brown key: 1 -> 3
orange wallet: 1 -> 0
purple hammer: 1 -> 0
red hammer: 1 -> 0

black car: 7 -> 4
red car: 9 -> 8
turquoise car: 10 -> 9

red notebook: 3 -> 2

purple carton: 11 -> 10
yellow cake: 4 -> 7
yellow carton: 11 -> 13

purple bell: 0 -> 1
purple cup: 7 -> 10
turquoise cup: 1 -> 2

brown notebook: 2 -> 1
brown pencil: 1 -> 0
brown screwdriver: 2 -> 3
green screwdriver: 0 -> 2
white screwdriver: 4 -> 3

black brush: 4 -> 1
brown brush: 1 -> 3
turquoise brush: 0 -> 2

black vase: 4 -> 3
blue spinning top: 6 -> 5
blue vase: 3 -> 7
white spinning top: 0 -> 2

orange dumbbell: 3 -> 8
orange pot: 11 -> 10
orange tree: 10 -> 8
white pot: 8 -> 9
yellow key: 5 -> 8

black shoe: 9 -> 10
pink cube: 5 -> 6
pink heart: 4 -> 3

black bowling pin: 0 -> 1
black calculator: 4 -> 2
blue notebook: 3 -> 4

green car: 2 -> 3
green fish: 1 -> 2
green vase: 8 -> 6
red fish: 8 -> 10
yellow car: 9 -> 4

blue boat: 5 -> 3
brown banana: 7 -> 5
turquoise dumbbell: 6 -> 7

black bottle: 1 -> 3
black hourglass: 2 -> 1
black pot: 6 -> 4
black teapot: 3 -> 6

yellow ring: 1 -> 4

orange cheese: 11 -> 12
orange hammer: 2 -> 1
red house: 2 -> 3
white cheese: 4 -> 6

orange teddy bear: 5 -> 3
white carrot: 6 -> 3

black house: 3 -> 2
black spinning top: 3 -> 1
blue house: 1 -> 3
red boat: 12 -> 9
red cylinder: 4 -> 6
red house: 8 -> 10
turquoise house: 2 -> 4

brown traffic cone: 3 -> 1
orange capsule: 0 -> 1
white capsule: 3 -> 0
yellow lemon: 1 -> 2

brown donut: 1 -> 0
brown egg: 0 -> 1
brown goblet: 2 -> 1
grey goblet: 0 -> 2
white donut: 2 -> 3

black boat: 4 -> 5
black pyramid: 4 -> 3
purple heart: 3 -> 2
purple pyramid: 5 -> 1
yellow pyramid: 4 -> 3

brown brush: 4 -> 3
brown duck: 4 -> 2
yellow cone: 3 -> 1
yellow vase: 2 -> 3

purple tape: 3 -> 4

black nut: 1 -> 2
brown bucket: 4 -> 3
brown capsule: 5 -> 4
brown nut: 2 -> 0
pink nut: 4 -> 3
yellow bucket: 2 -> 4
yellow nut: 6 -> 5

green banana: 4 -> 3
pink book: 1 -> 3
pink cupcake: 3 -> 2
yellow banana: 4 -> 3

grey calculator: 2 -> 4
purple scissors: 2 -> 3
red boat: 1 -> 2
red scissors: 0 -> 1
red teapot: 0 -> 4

_ _ _ _ _ _ _

The answer must reproduce all of the entries exactly.

brown key: 1 -> 3
orange wallet: 1 -> 0
purple hammer: 1 -> 0
red hammer: 1 -> 0

black car: 7 -> 4
red car: 9 -> 8
turquoise car: 10 -> 9

red notebook: 3 -> 2

purple carton: 11 -> 10
yellow cake: 4 -> 7
yellow carton: 11 -> 13

purple bell: 0 -> 1
purple cup: 7 -> 10
turquoise cup: 1 -> 2

brown notebook: 2 -> 1
brown pencil: 1 -> 0
brown screwdriver: 2 -> 3
green screwdriver: 0 -> 2
white screwdriver: 4 -> 3

black brush: 4 -> 1
brown brush: 1 -> 3
turquoise brush: 0 -> 2

black vase: 4 -> 3
blue spinning top: 6 -> 5
blue vase: 3 -> 7
white spinning top: 0 -> 2

orange dumbbell: 3 -> 8
orange pot: 11 -> 10
orange tree: 10 -> 8
white pot: 8 -> 9
yellow key: 5 -> 8

black shoe: 9 -> 10
pink cube: 5 -> 6
pink heart: 4 -> 3

black bowling pin: 0 -> 1
black calculator: 4 -> 2
blue notebook: 3 -> 4

green car: 2 -> 3
green fish: 1 -> 2
green vase: 8 -> 6
red fish: 8 -> 10
yellow car: 9 -> 4

blue boat: 5 -> 3
brown banana: 7 -> 5
turquoise dumbbell: 6 -> 7

black bottle: 1 -> 3
black hourglass: 2 -> 1
black pot: 6 -> 4
black teapot: 3 -> 6

yellow ring: 1 -> 4

orange cheese: 11 -> 12
orange hammer: 2 -> 1
red house: 2 -> 3
white cheese: 4 -> 6

orange teddy bear: 5 -> 3
white carrot: 6 -> 3

black house: 3 -> 2
black spinning top: 3 -> 1
blue house: 1 -> 3
red boat: 12 -> 9
red cylinder: 4 -> 6
red house: 8 -> 10
turquoise house: 2 -> 4

brown traffic cone: 3 -> 1
orange capsule: 0 -> 1
white capsule: 3 -> 0
yellow lemon: 1 -> 2

brown donut: 1 -> 0
brown egg: 0 -> 1
brown goblet: 2 -> 1
grey goblet: 0 -> 2
white donut: 2 -> 3

black boat: 4 -> 5
black pyramid: 4 -> 3
purple heart: 3 -> 2
purple pyramid: 5 -> 1
yellow pyramid: 4 -> 3

brown brush: 4 -> 3
brown duck: 4 -> 2
yellow cone: 3 -> 1
yellow vase: 2 -> 3

purple tape: 3 -> 4

black nut: 1 -> 2
brown bucket: 4 -> 3
brown capsule: 5 -> 4
brown nut: 2 -> 0
pink nut: 4 -> 3
yellow bucket: 2 -> 4
yellow nut: 6 -> 5

green banana: 4 -> 3
pink book: 1 -> 3
pink cupcake: 3 -> 2
yellow banana: 4 -> 3

grey calculator: 2 -> 4
purple scissors: 2 -> 3
red boat: 1 -> 2
red scissors: 0 -> 1
red teapot: 0 -> 4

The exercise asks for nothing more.